**Directions**
Copy exactly, no pictures: every line from the one that contains "cyan line: (744, 391)" through the end of the entries below.

[Dataset items]
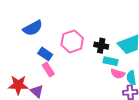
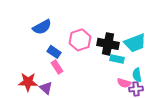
black cross: (101, 46) -> (108, 44), size x1.5
pink semicircle: (118, 74) -> (124, 83), moved

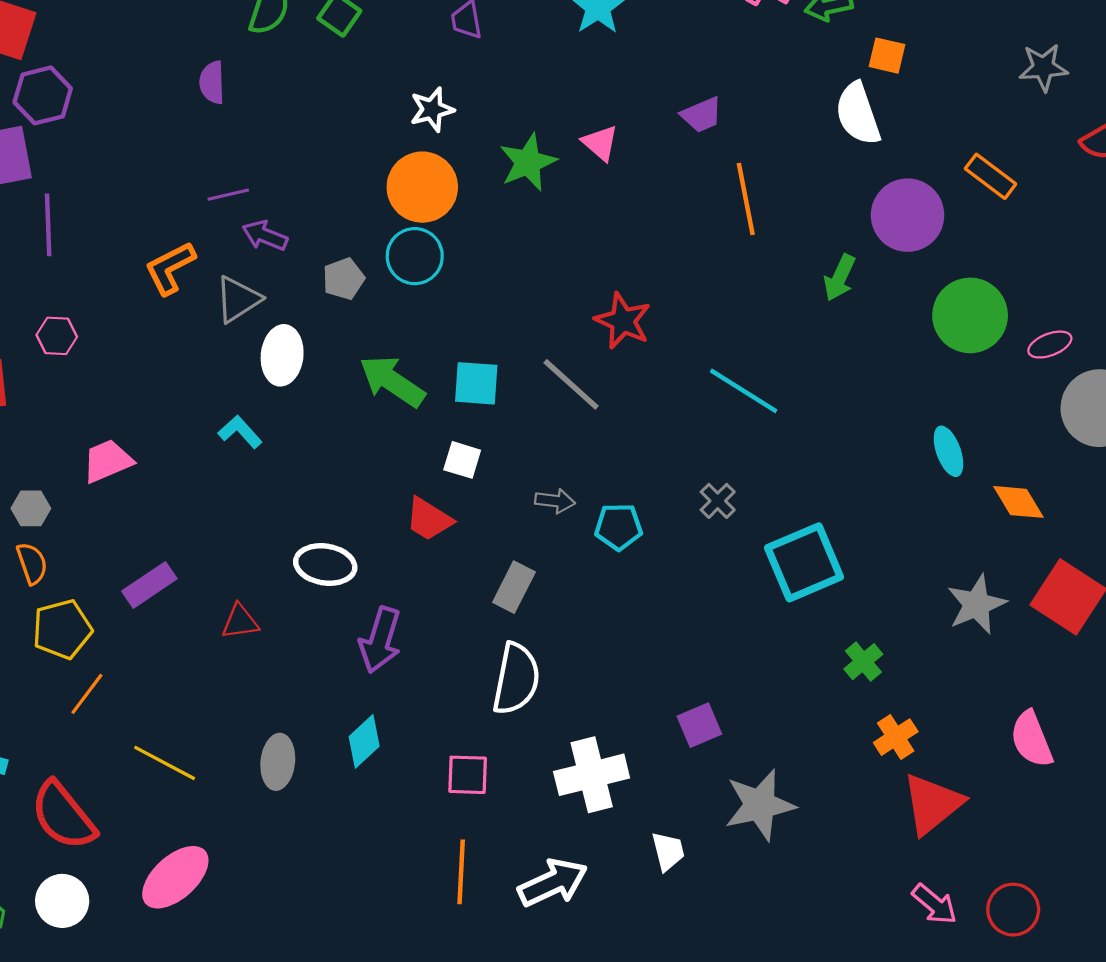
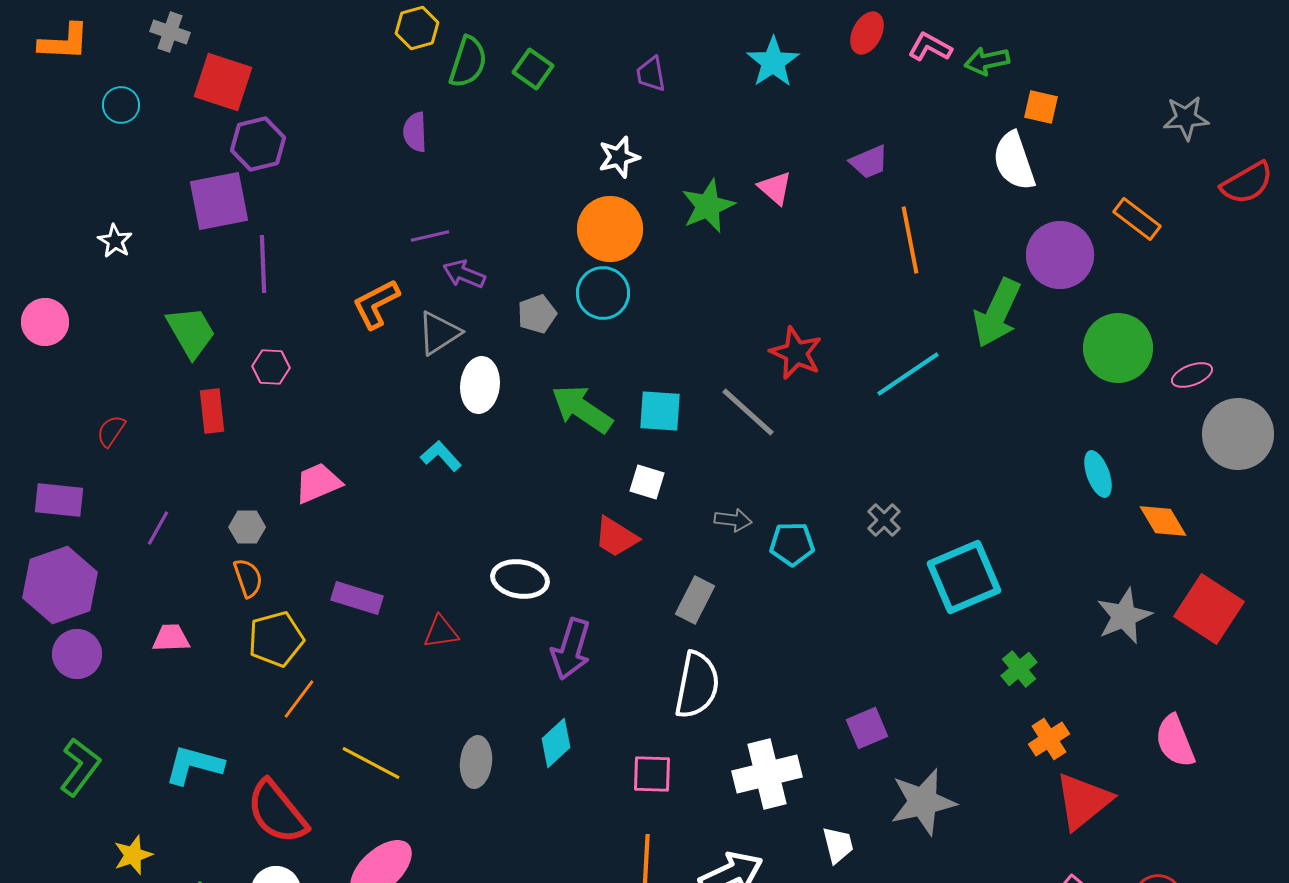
green arrow: (840, 278) -> (997, 313), size x1.6
cyan line: (744, 391) -> (908, 374), moved, turned -66
purple rectangle: (149, 585) -> (357, 598), turned 51

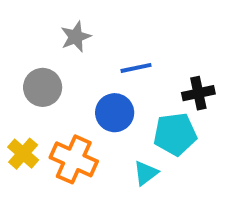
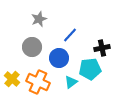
blue line: (136, 68) -> (70, 35), turned -35
gray circle: (43, 87) -> (32, 47), moved
cyan triangle: (146, 173) -> (71, 82), moved

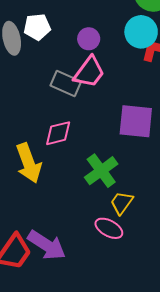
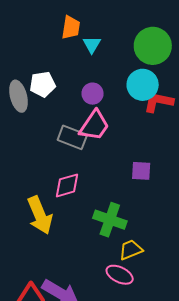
purple square: (136, 121) -> (141, 171), size x0.6
green cross: (101, 171) -> (110, 220), turned -32
yellow trapezoid: (122, 203) -> (131, 250), turned 35

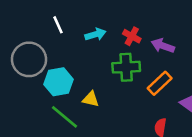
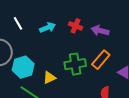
green cross: (126, 67) -> (75, 64), moved
yellow triangle: (91, 99) -> (49, 78), turned -32

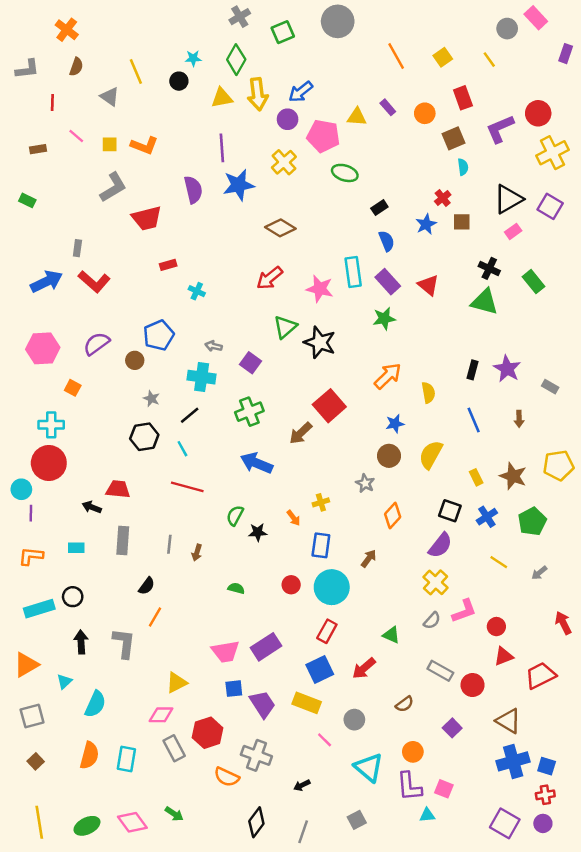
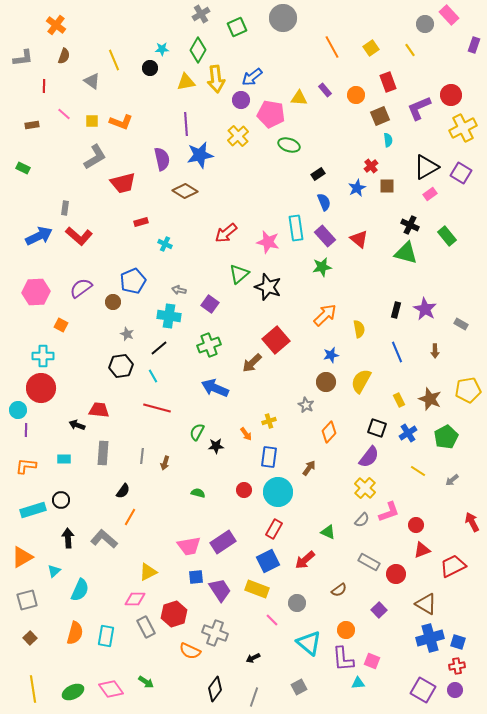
brown diamond: (280, 228) -> (185, 191), moved
gray L-shape: (124, 643) -> (104, 539), turned -56

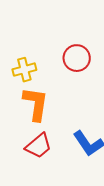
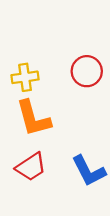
orange L-shape: (36, 104) -> (33, 118), turned 150

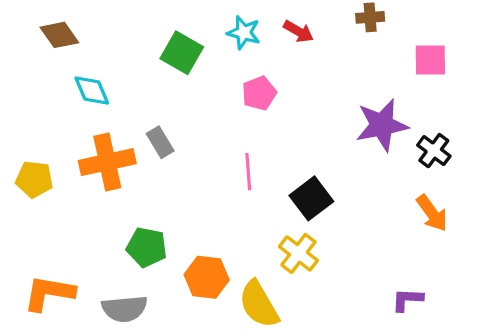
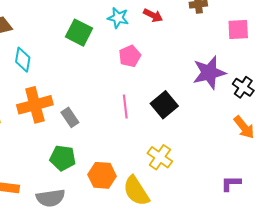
cyan diamond: (92, 90) -> (23, 60), turned 35
gray rectangle: (160, 142) -> (70, 117), moved
black square: (311, 198) -> (164, 105), moved

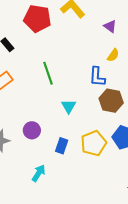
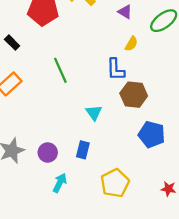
cyan triangle: (69, 106) -> (94, 113), moved
purple circle: (32, 130) -> (48, 153), moved
yellow pentagon: (94, 143) -> (115, 183), moved

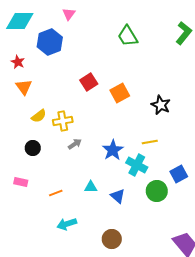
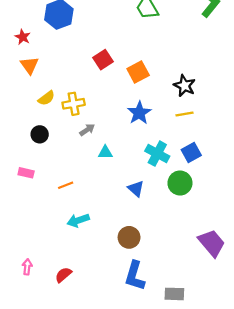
yellow line: (150, 142) -> (185, 114), moved
blue star: (113, 150) -> (139, 113), moved
blue square: (179, 174) -> (191, 152), moved
cyan triangle: (91, 187) -> (105, 152), moved

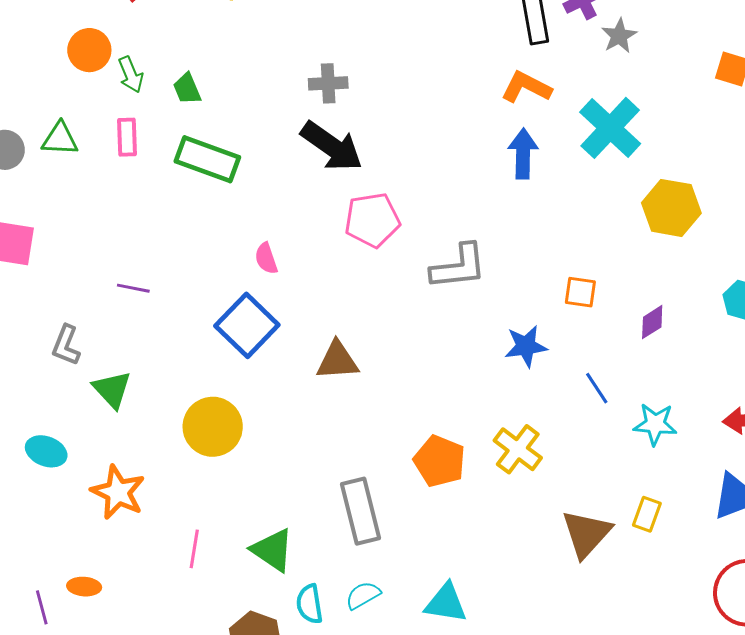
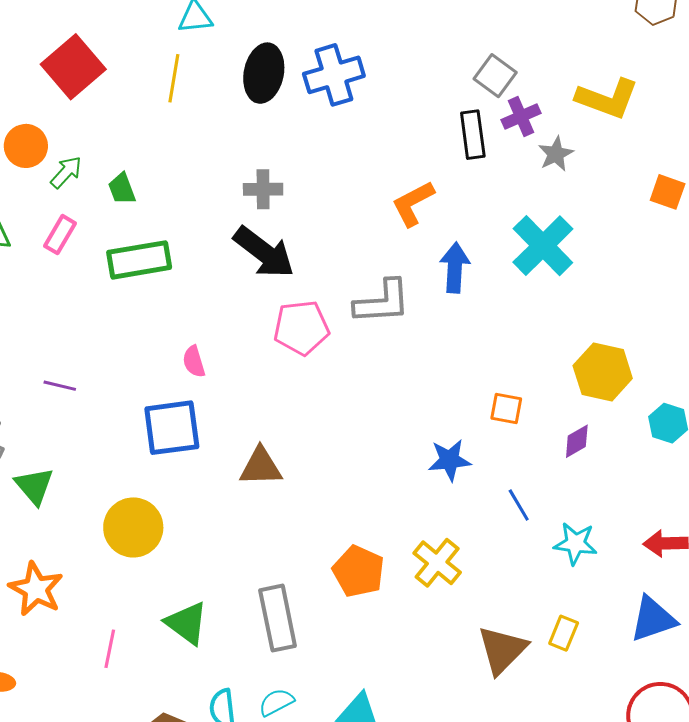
green arrow: (131, 75) -> (66, 172), turned -117
orange L-shape: (526, 87) -> (413, 203), moved, turned -57
pink rectangle: (127, 137) -> (60, 235), turned 30
green rectangle: (207, 159) -> (139, 260), turned -32
yellow hexagon: (671, 208) -> (603, 372), moved
gray L-shape: (459, 267) -> (382, 302), moved
blue square: (247, 325) -> (172, 428), turned 36
green triangle: (273, 550) -> (187, 623), moved

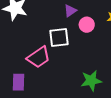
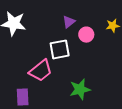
green star: (91, 81) -> (80, 89), moved

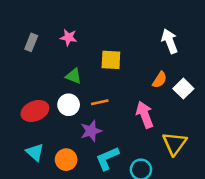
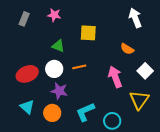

**Exercise answer**
cyan line: (744, 391) -> (908, 374), moved, turned -66
purple rectangle: (149, 585) -> (357, 598), turned 51

blue line: (136, 68) -> (70, 35), turned -35
gray circle: (43, 87) -> (32, 47), moved
cyan triangle: (146, 173) -> (71, 82), moved

purple square: (136, 121) -> (141, 171), size x0.6
green cross: (101, 171) -> (110, 220), turned -32
yellow trapezoid: (122, 203) -> (131, 250), turned 35

green cross: (126, 67) -> (75, 64), moved
yellow triangle: (91, 99) -> (49, 78), turned -32

brown diamond: (280, 228) -> (185, 191), moved
gray L-shape: (124, 643) -> (104, 539), turned -56

orange L-shape: (36, 104) -> (33, 118), turned 150

cyan diamond: (92, 90) -> (23, 60), turned 35
gray rectangle: (160, 142) -> (70, 117), moved
black square: (311, 198) -> (164, 105), moved

cyan triangle: (69, 106) -> (94, 113), moved
purple circle: (32, 130) -> (48, 153), moved
yellow pentagon: (94, 143) -> (115, 183), moved

yellow line: (150, 142) -> (185, 114), moved
blue star: (113, 150) -> (139, 113), moved
blue square: (179, 174) -> (191, 152), moved
cyan triangle: (91, 187) -> (105, 152), moved

green arrow: (131, 75) -> (66, 172), turned -117
orange L-shape: (526, 87) -> (413, 203), moved, turned -57
pink rectangle: (127, 137) -> (60, 235), turned 30
green rectangle: (207, 159) -> (139, 260), turned -32
yellow hexagon: (671, 208) -> (603, 372), moved
gray L-shape: (459, 267) -> (382, 302), moved
blue square: (247, 325) -> (172, 428), turned 36
green triangle: (273, 550) -> (187, 623), moved

green star: (91, 81) -> (80, 89), moved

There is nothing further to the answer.